▶ PROBLEM STATEMENT
Images excluded, return every record exactly as it reads.

▶ RECORDS SHOWN
++++++
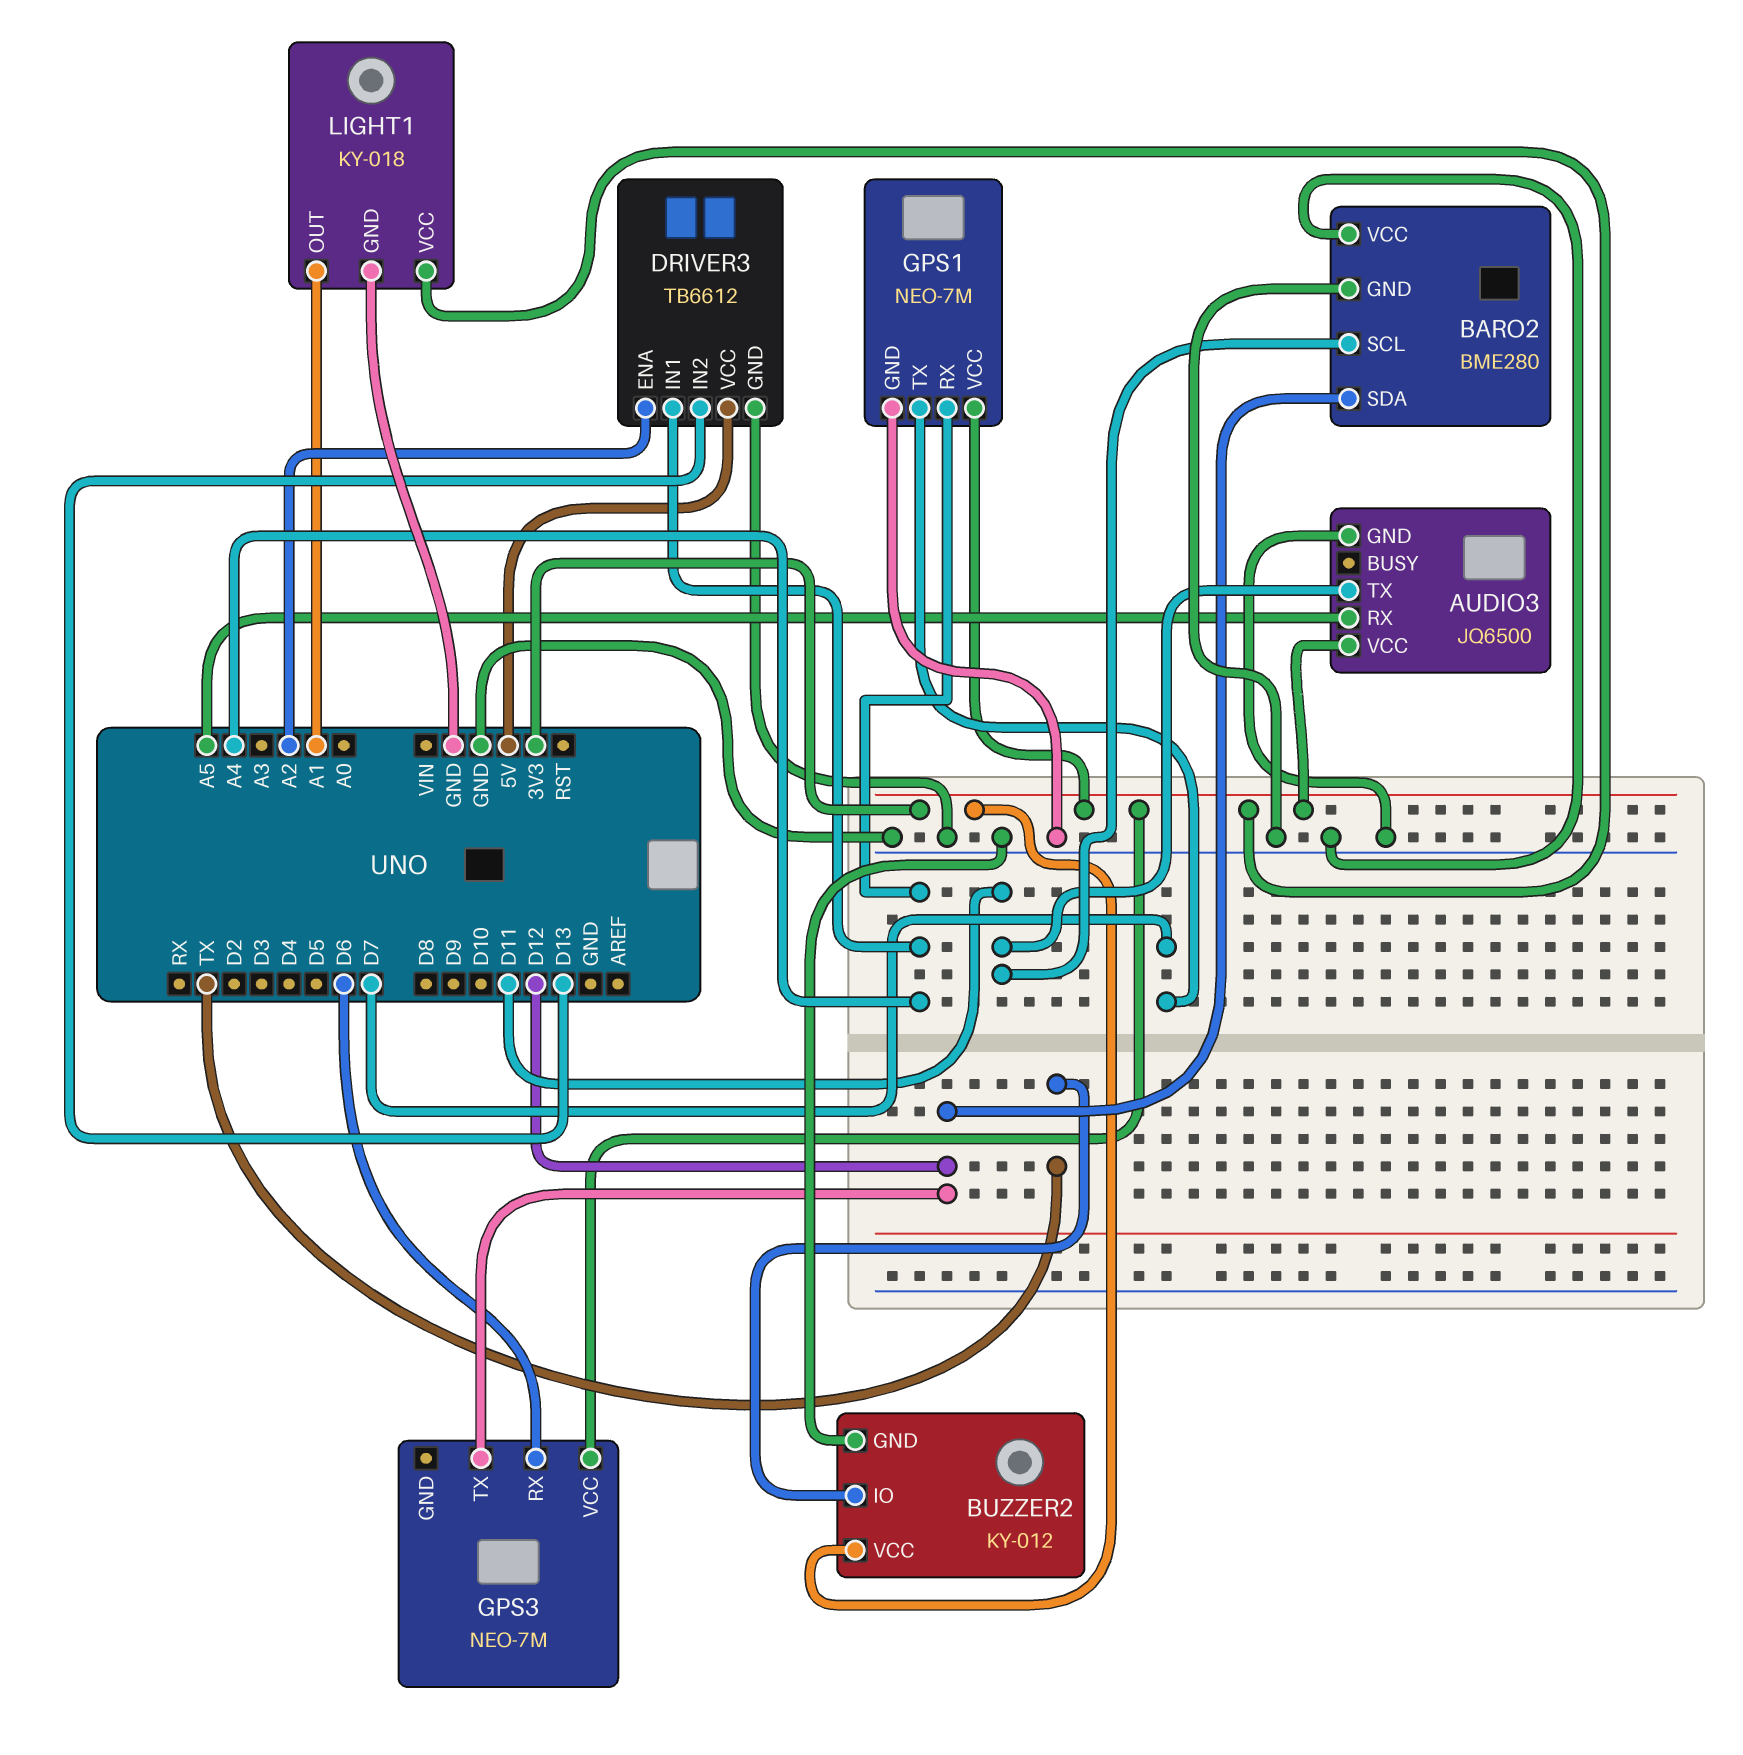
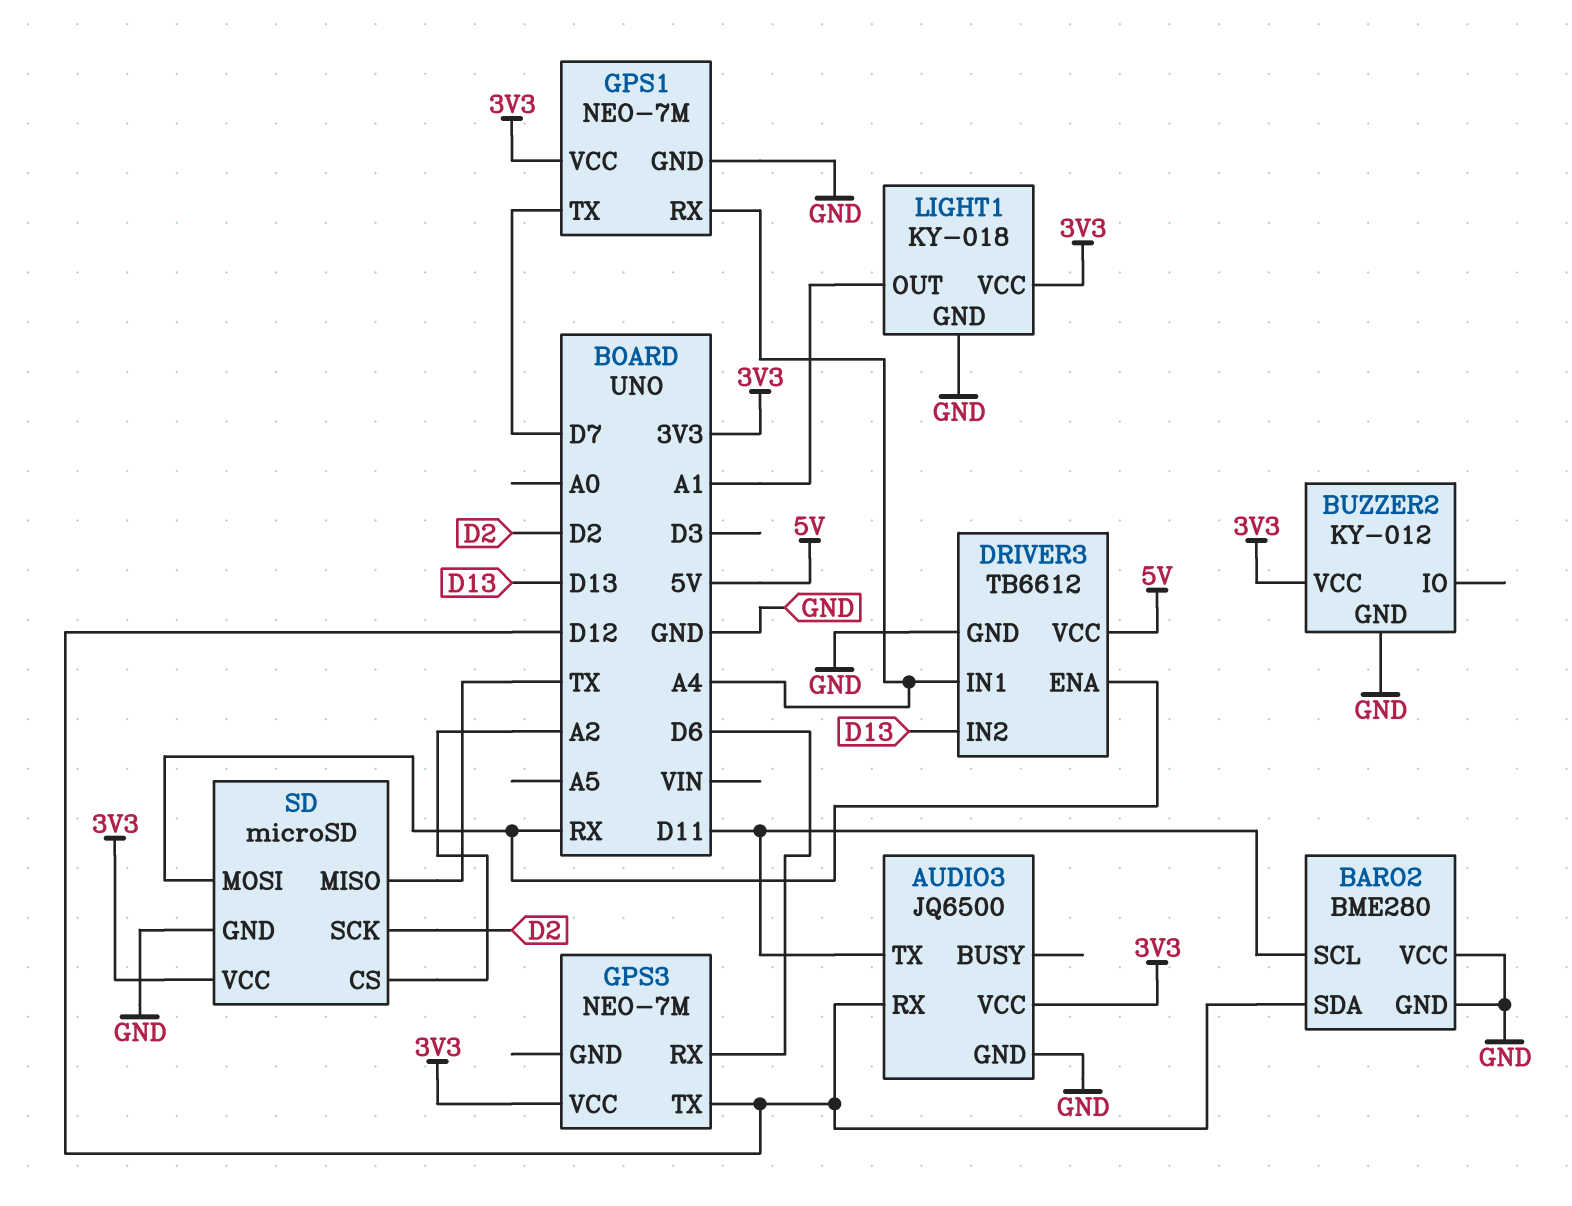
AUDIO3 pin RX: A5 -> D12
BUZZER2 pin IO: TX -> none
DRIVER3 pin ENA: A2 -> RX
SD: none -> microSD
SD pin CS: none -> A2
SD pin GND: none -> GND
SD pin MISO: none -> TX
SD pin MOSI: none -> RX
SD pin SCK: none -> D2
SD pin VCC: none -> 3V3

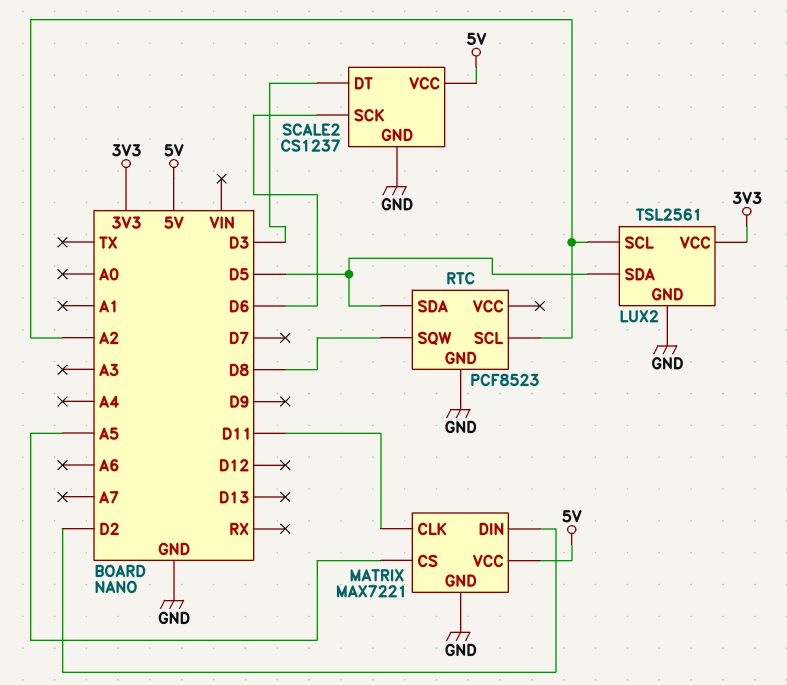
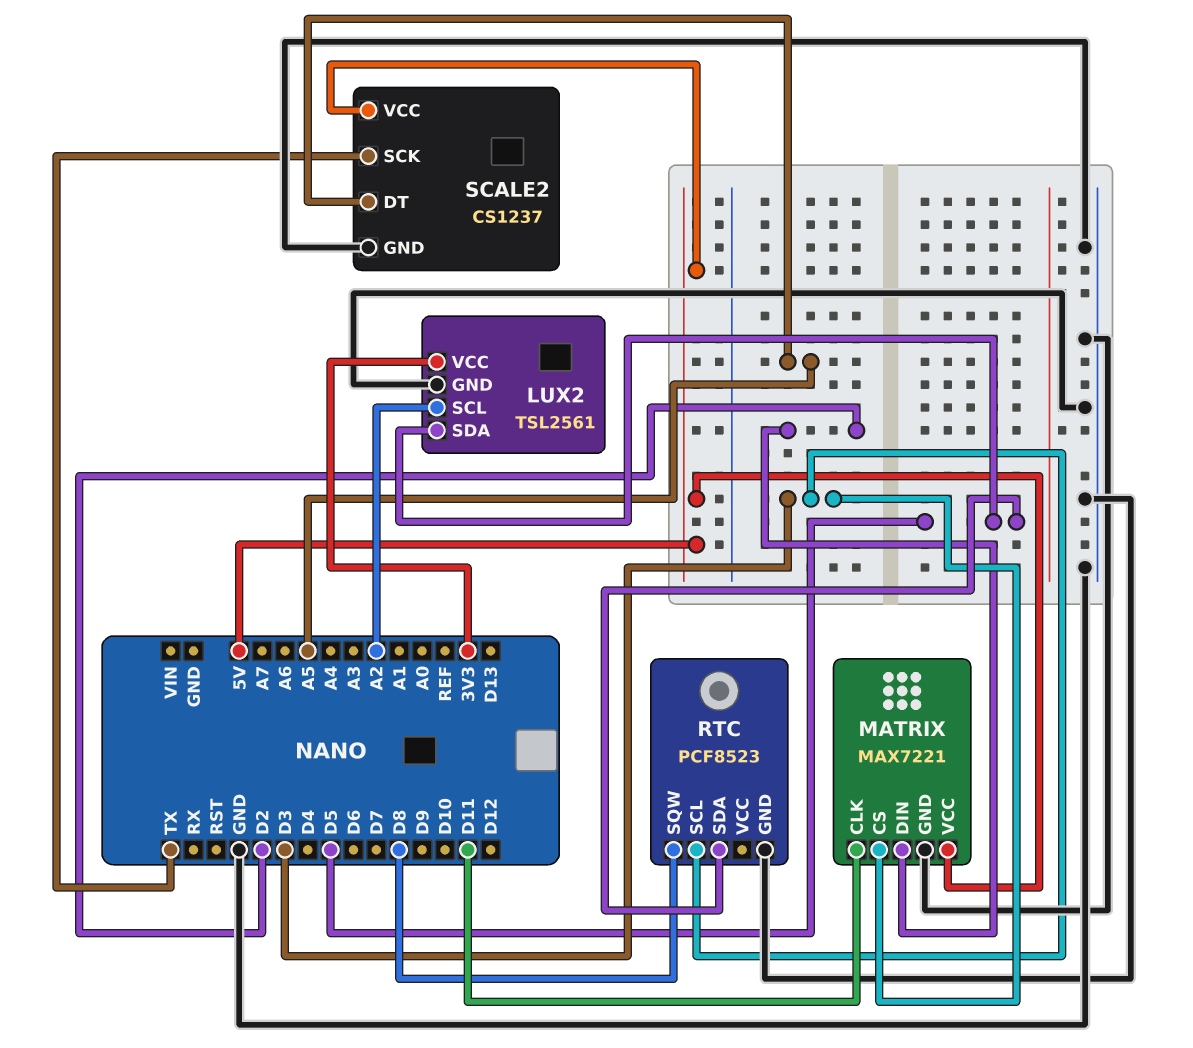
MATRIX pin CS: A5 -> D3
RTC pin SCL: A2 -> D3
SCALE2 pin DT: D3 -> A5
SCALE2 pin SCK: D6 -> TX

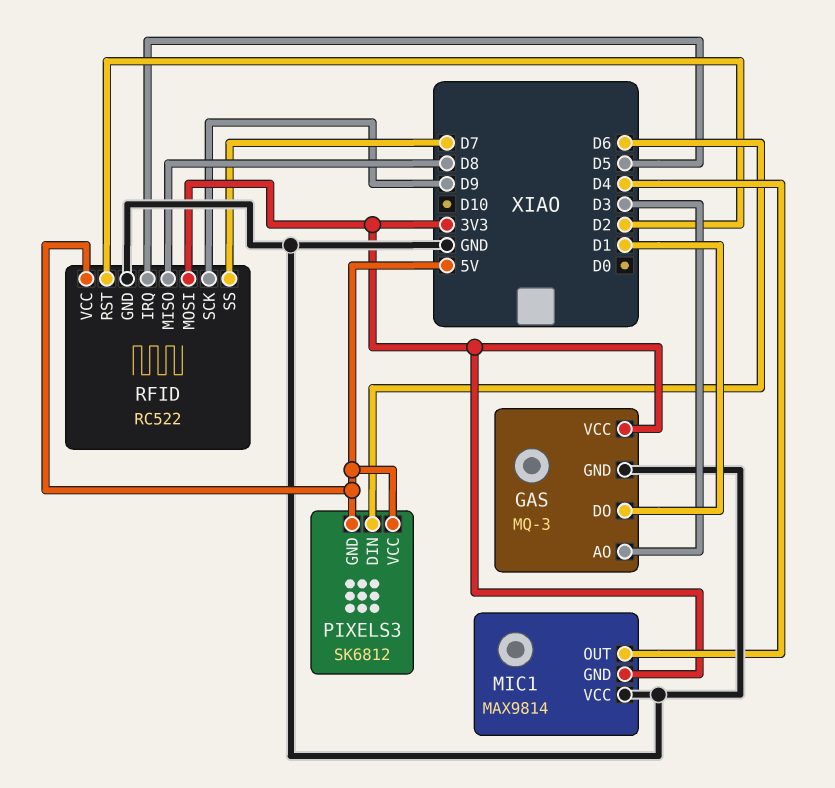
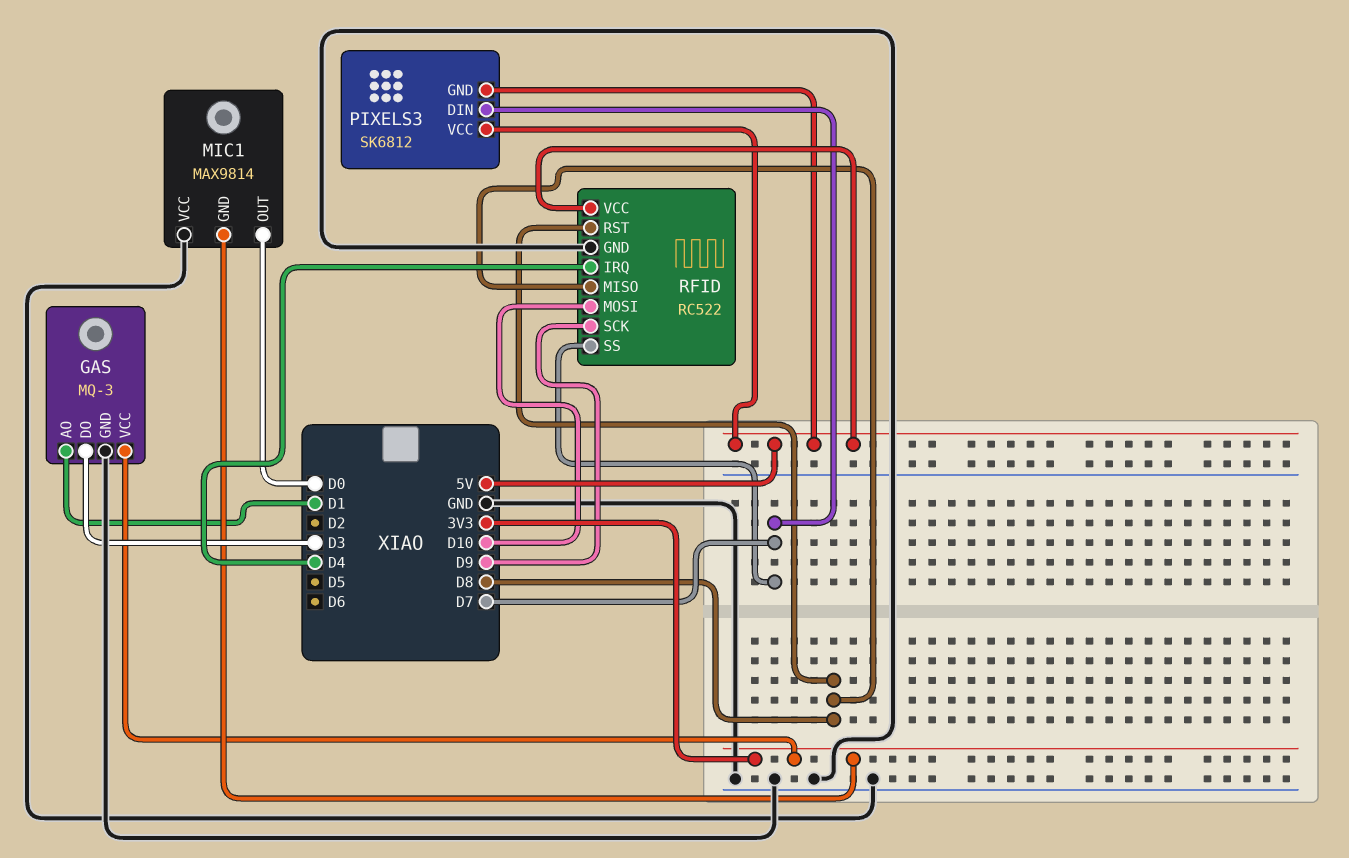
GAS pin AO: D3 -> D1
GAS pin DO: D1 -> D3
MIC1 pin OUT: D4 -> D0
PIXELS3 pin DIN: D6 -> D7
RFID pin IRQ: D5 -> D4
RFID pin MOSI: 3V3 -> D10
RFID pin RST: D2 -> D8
++++++
▶ ANSWER
AUDIO3 pin RX: A5 -> D12
BUZZER2 pin IO: TX -> none
DRIVER3 pin ENA: A2 -> RX
SD: none -> microSD
SD pin CS: none -> A2
SD pin GND: none -> GND
SD pin MISO: none -> TX
SD pin MOSI: none -> RX
SD pin SCK: none -> D2
SD pin VCC: none -> 3V3

MATRIX pin CS: A5 -> D3
RTC pin SCL: A2 -> D3
SCALE2 pin DT: D3 -> A5
SCALE2 pin SCK: D6 -> TX

GAS pin AO: D3 -> D1
GAS pin DO: D1 -> D3
MIC1 pin OUT: D4 -> D0
PIXELS3 pin DIN: D6 -> D7
RFID pin IRQ: D5 -> D4
RFID pin MOSI: 3V3 -> D10
RFID pin RST: D2 -> D8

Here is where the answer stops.